Task brief
Which lines of the data contain the string "degrees"? Show each of them.

-------------------------

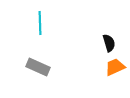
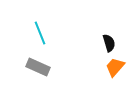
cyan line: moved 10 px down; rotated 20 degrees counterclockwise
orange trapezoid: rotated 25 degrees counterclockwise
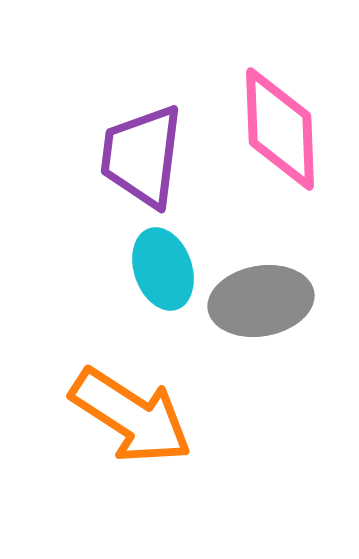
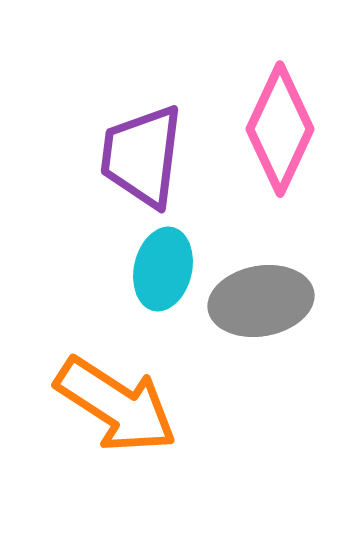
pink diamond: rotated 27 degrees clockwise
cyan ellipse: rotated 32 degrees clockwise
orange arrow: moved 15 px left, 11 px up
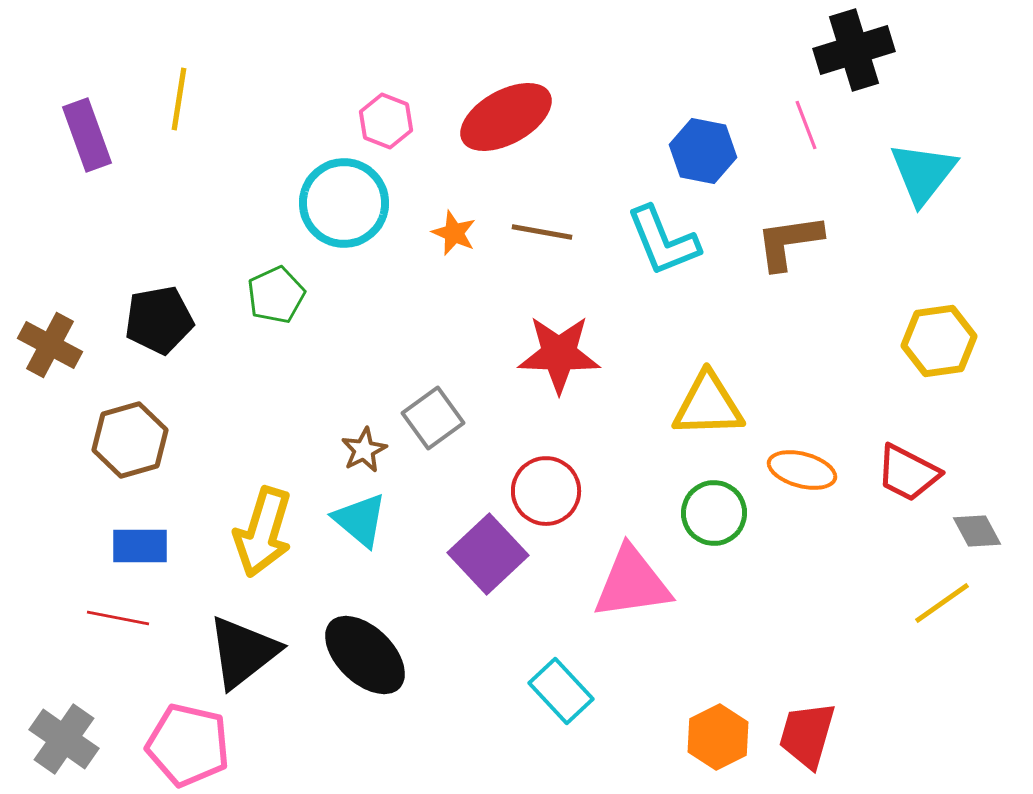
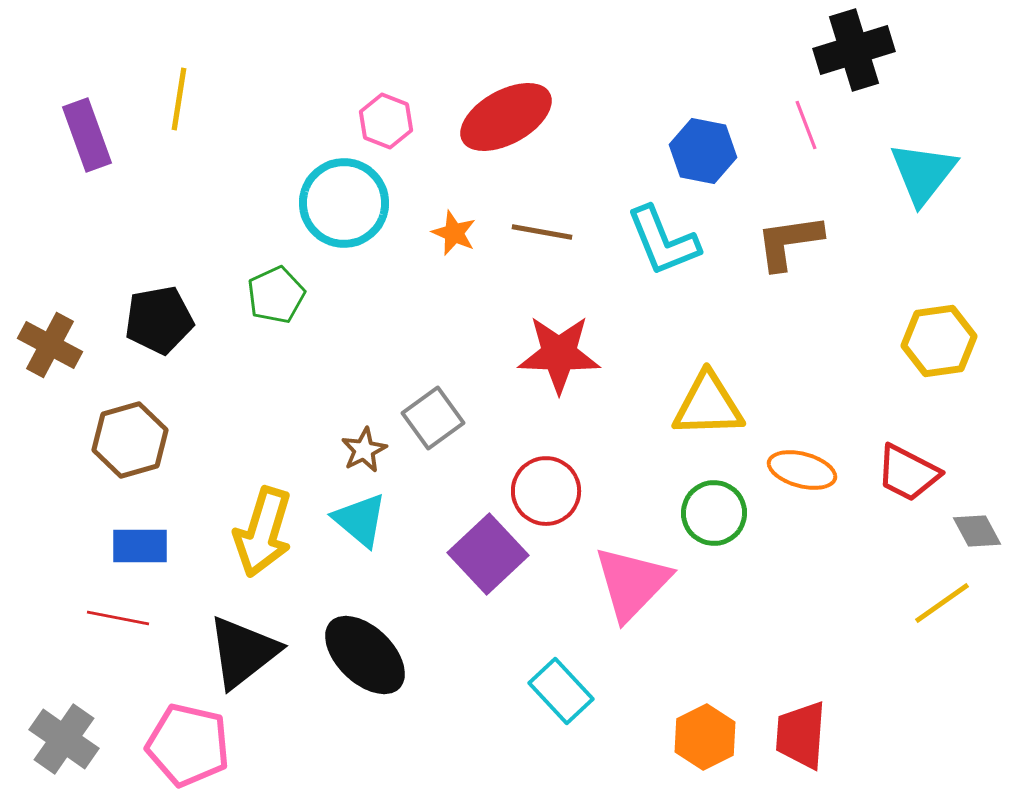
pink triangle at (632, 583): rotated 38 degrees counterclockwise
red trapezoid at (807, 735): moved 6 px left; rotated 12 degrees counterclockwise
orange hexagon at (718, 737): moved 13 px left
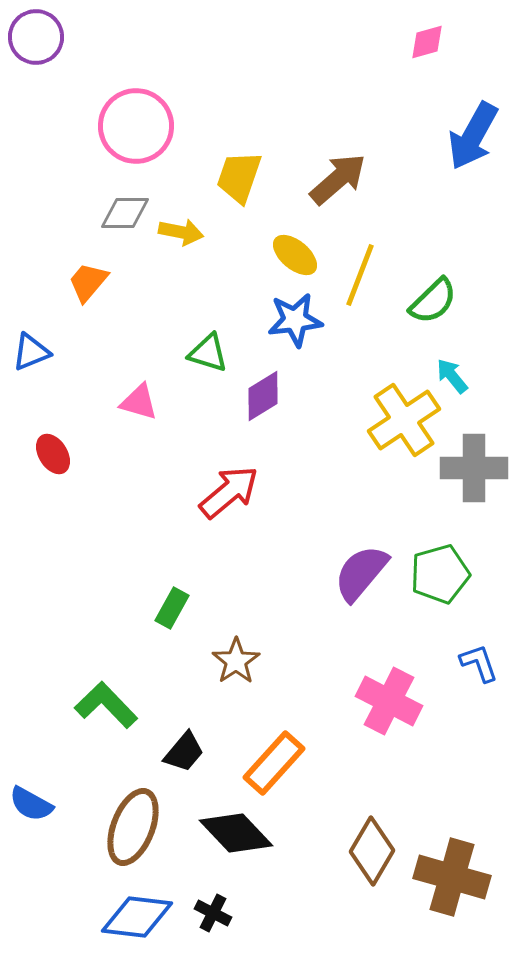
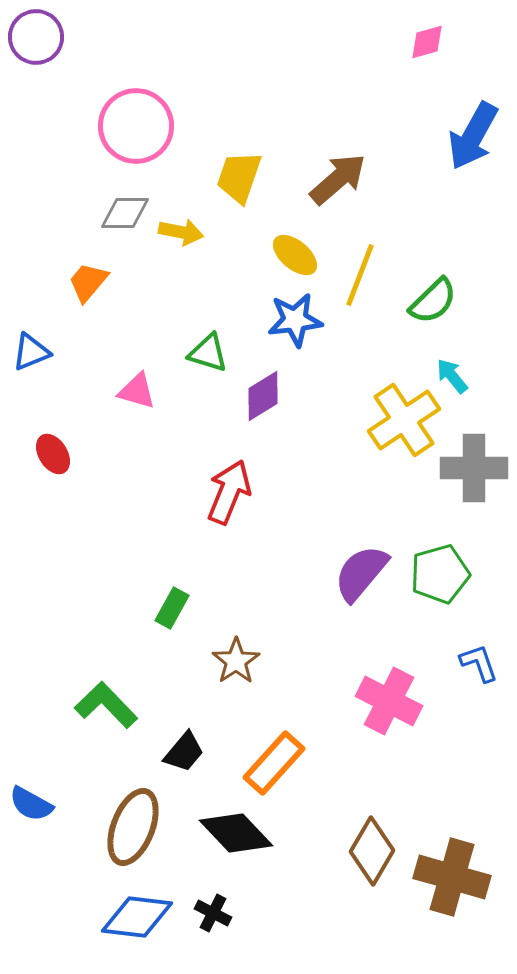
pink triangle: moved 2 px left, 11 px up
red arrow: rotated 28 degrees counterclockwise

-------------------------

Response area
cyan line: moved 10 px down; rotated 20 degrees counterclockwise
orange trapezoid: rotated 25 degrees counterclockwise
pink diamond: rotated 27 degrees clockwise
cyan ellipse: rotated 32 degrees clockwise
pink triangle at (632, 583): rotated 38 degrees counterclockwise
red trapezoid at (807, 735): moved 6 px left; rotated 12 degrees counterclockwise
red arrow: rotated 28 degrees counterclockwise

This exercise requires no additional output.